**EXERCISE DESCRIPTION:**
Could you copy the data that follows exactly as written, but drop the pictures?
***** PROVIDED DATA *****
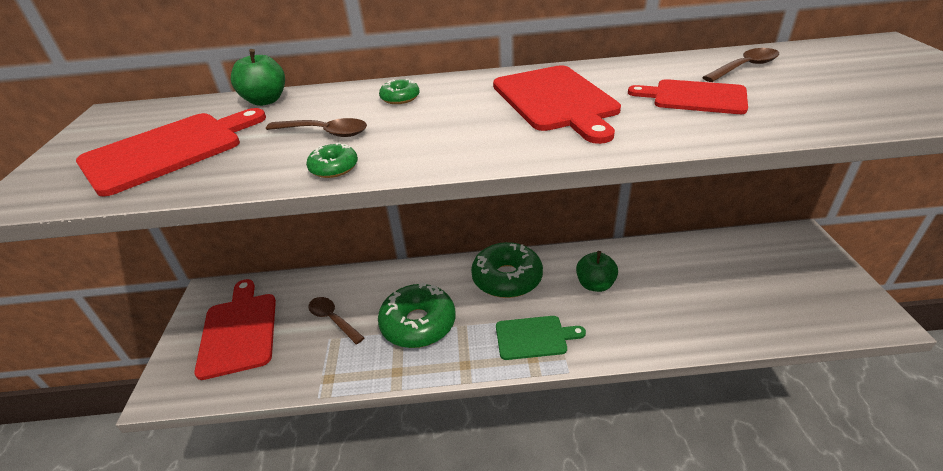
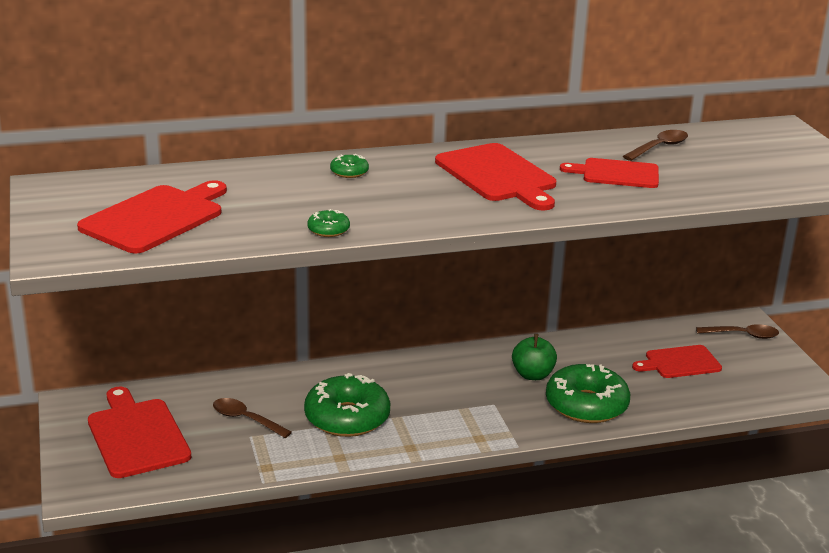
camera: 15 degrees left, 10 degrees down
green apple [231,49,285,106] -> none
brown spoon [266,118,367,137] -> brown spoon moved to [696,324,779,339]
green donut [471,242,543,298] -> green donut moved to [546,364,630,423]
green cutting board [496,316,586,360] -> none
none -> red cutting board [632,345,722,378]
*****
**ANSWER FOR THIS EXERCISE:**
camera: 15 degrees left, 10 degrees down
green apple [231,49,285,106] -> none
brown spoon [266,118,367,137] -> brown spoon moved to [696,324,779,339]
green donut [471,242,543,298] -> green donut moved to [546,364,630,423]
green cutting board [496,316,586,360] -> none
none -> red cutting board [632,345,722,378]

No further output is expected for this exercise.